_Problem to solve_: Copy the data verbatim and leave out every picture.

──────────

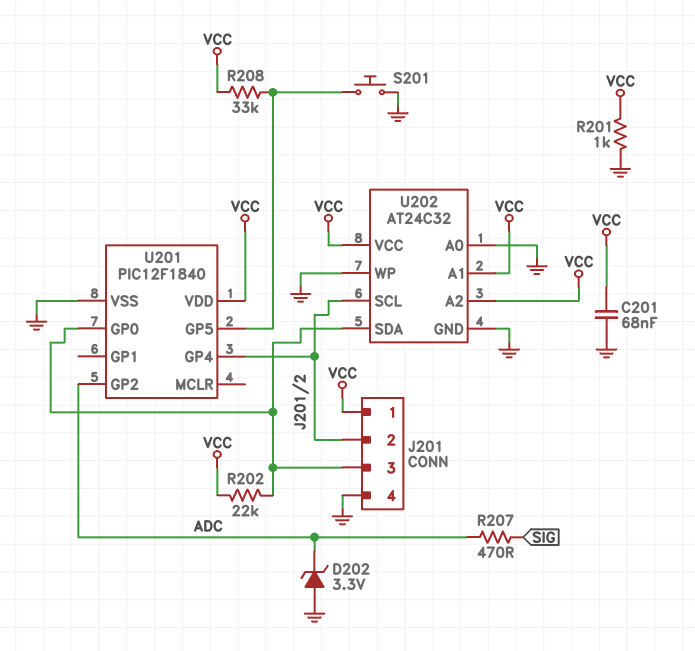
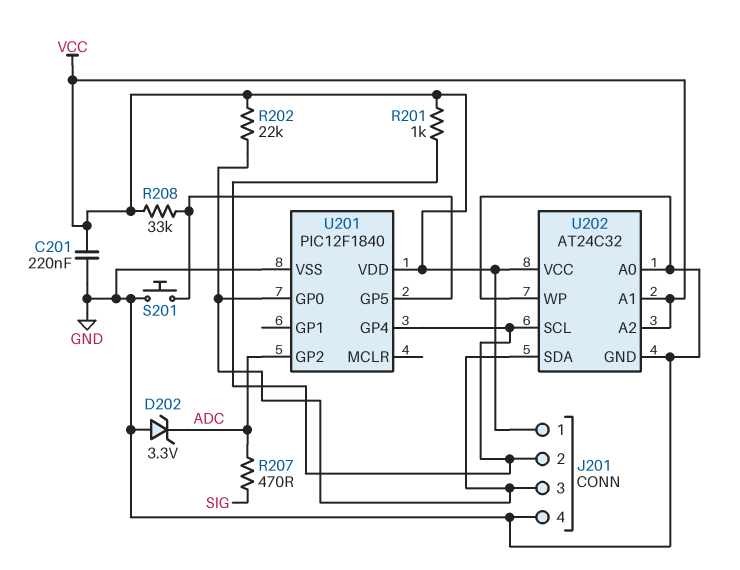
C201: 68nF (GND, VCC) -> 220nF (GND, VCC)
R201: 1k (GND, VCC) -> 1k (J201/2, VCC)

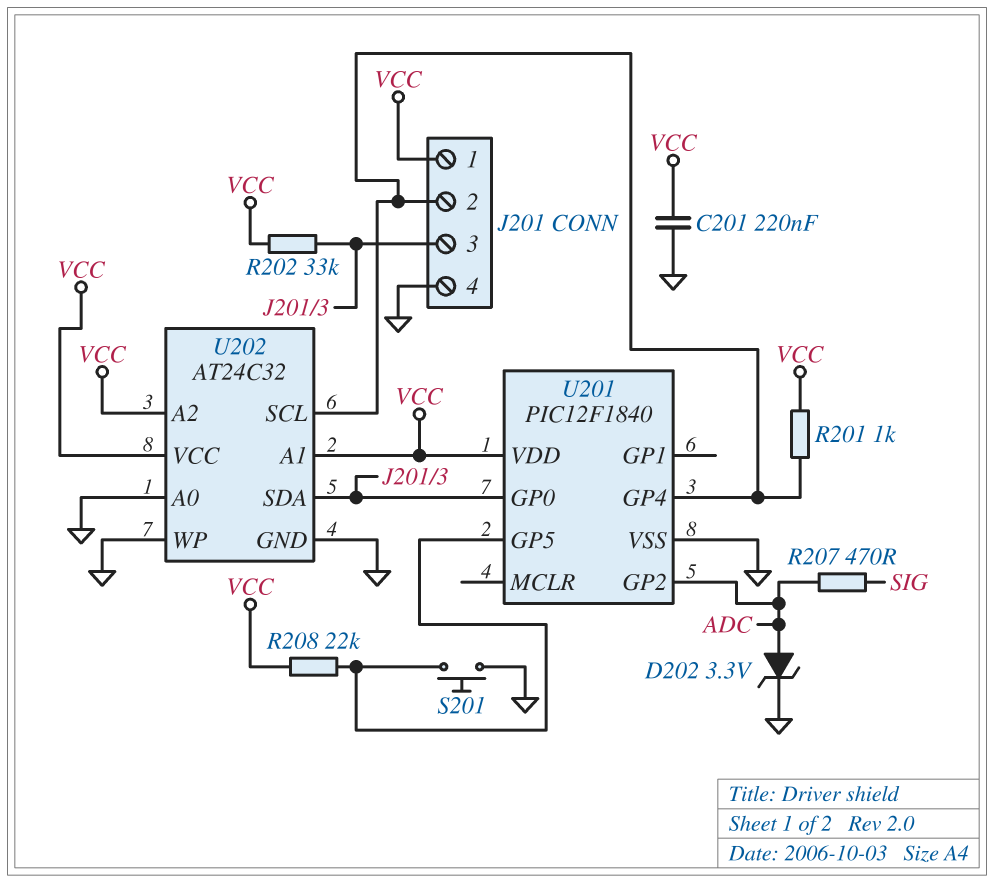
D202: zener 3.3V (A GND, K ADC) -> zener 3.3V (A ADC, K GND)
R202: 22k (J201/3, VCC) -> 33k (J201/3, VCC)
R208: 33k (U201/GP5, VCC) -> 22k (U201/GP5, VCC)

──────────

_Response box_:
C201: 68nF (GND, VCC) -> 220nF (GND, VCC)
R201: 1k (GND, VCC) -> 1k (J201/2, VCC)

D202: zener 3.3V (A GND, K ADC) -> zener 3.3V (A ADC, K GND)
R202: 22k (J201/3, VCC) -> 33k (J201/3, VCC)
R208: 33k (U201/GP5, VCC) -> 22k (U201/GP5, VCC)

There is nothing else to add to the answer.